### Task to carry out
Reproduce each record exactly, leaving nothing out.

Coordinate-based object records:
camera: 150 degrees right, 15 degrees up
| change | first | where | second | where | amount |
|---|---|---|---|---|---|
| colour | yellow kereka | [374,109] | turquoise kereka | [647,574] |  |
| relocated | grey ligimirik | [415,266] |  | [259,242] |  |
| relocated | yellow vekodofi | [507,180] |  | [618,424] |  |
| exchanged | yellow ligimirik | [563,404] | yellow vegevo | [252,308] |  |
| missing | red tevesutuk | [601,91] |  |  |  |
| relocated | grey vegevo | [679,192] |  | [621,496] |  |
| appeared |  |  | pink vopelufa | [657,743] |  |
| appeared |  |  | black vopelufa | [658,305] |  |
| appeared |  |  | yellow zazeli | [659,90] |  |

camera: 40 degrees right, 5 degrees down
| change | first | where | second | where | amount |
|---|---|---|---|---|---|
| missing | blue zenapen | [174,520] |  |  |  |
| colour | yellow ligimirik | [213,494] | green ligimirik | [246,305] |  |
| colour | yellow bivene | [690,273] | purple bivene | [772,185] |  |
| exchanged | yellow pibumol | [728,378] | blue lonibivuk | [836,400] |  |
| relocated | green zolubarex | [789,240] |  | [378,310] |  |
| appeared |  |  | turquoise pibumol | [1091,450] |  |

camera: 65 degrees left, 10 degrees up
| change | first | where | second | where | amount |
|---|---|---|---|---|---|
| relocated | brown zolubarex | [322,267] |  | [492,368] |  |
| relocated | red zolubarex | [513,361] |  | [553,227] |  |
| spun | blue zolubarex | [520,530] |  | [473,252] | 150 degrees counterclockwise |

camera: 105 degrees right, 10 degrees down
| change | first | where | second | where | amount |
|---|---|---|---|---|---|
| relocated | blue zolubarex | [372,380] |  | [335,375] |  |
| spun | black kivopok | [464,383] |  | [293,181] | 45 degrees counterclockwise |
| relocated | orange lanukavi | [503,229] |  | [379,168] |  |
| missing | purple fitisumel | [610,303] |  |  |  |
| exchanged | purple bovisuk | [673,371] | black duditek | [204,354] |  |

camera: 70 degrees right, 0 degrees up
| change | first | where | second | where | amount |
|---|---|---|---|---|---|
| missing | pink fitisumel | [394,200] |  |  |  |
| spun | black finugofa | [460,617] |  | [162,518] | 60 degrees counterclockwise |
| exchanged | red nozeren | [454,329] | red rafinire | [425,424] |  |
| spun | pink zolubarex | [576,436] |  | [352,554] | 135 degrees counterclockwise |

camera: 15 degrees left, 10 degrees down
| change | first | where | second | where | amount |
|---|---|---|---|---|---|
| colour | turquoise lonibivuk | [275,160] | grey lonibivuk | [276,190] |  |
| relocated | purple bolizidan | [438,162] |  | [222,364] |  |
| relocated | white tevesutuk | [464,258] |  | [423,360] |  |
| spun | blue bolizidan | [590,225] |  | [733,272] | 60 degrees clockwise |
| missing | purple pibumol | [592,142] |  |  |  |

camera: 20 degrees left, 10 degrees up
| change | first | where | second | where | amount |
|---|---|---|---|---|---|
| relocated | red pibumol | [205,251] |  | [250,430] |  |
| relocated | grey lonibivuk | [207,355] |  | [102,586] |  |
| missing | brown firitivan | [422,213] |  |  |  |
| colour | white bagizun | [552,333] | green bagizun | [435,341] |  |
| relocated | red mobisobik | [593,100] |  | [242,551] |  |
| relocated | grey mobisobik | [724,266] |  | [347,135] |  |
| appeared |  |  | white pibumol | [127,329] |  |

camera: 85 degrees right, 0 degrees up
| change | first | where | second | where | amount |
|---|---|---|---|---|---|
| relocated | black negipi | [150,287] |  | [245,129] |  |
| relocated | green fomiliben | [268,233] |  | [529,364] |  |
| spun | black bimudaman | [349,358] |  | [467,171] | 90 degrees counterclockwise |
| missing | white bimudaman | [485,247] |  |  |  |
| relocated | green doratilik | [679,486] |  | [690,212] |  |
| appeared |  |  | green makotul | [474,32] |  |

### Response to the exercise
camera: 150 degrees right, 15 degrees up
| change | first | where | second | where | amount |
|---|---|---|---|---|---|
| colour | yellow kereka | [374,109] | turquoise kereka | [647,574] |  |
| relocated | grey ligimirik | [415,266] |  | [259,242] |  |
| relocated | yellow vekodofi | [507,180] |  | [618,424] |  |
| exchanged | yellow ligimirik | [563,404] | yellow vegevo | [252,308] |  |
| missing | red tevesutuk | [601,91] |  |  |  |
| relocated | grey vegevo | [679,192] |  | [621,496] |  |
| appeared |  |  | pink vopelufa | [657,743] |  |
| appeared |  |  | black vopelufa | [658,305] |  |
| appeared |  |  | yellow zazeli | [659,90] |  |

camera: 40 degrees right, 5 degrees down
| change | first | where | second | where | amount |
|---|---|---|---|---|---|
| missing | blue zenapen | [174,520] |  |  |  |
| colour | yellow ligimirik | [213,494] | green ligimirik | [246,305] |  |
| colour | yellow bivene | [690,273] | purple bivene | [772,185] |  |
| exchanged | yellow pibumol | [728,378] | blue lonibivuk | [836,400] |  |
| relocated | green zolubarex | [789,240] |  | [378,310] |  |
| appeared |  |  | turquoise pibumol | [1091,450] |  |

camera: 65 degrees left, 10 degrees up
| change | first | where | second | where | amount |
|---|---|---|---|---|---|
| relocated | brown zolubarex | [322,267] |  | [492,368] |  |
| relocated | red zolubarex | [513,361] |  | [553,227] |  |
| spun | blue zolubarex | [520,530] |  | [473,252] | 150 degrees counterclockwise |

camera: 105 degrees right, 10 degrees down
| change | first | where | second | where | amount |
|---|---|---|---|---|---|
| relocated | blue zolubarex | [372,380] |  | [335,375] |  |
| spun | black kivopok | [464,383] |  | [293,181] | 45 degrees counterclockwise |
| relocated | orange lanukavi | [503,229] |  | [379,168] |  |
| missing | purple fitisumel | [610,303] |  |  |  |
| exchanged | purple bovisuk | [673,371] | black duditek | [204,354] |  |

camera: 70 degrees right, 0 degrees up
| change | first | where | second | where | amount |
|---|---|---|---|---|---|
| missing | pink fitisumel | [394,200] |  |  |  |
| spun | black finugofa | [460,617] |  | [162,518] | 60 degrees counterclockwise |
| exchanged | red nozeren | [454,329] | red rafinire | [425,424] |  |
| spun | pink zolubarex | [576,436] |  | [352,554] | 135 degrees counterclockwise |

camera: 15 degrees left, 10 degrees down
| change | first | where | second | where | amount |
|---|---|---|---|---|---|
| colour | turquoise lonibivuk | [275,160] | grey lonibivuk | [276,190] |  |
| relocated | purple bolizidan | [438,162] |  | [222,364] |  |
| relocated | white tevesutuk | [464,258] |  | [423,360] |  |
| spun | blue bolizidan | [590,225] |  | [733,272] | 60 degrees clockwise |
| missing | purple pibumol | [592,142] |  |  |  |

camera: 20 degrees left, 10 degrees up
| change | first | where | second | where | amount |
|---|---|---|---|---|---|
| relocated | red pibumol | [205,251] |  | [250,430] |  |
| relocated | grey lonibivuk | [207,355] |  | [102,586] |  |
| missing | brown firitivan | [422,213] |  |  |  |
| colour | white bagizun | [552,333] | green bagizun | [435,341] |  |
| relocated | red mobisobik | [593,100] |  | [242,551] |  |
| relocated | grey mobisobik | [724,266] |  | [347,135] |  |
| appeared |  |  | white pibumol | [127,329] |  |

camera: 85 degrees right, 0 degrees up
| change | first | where | second | where | amount |
|---|---|---|---|---|---|
| relocated | black negipi | [150,287] |  | [245,129] |  |
| relocated | green fomiliben | [268,233] |  | [529,364] |  |
| spun | black bimudaman | [349,358] |  | [467,171] | 90 degrees counterclockwise |
| missing | white bimudaman | [485,247] |  |  |  |
| relocated | green doratilik | [679,486] |  | [690,212] |  |
| appeared |  |  | green makotul | [474,32] |  |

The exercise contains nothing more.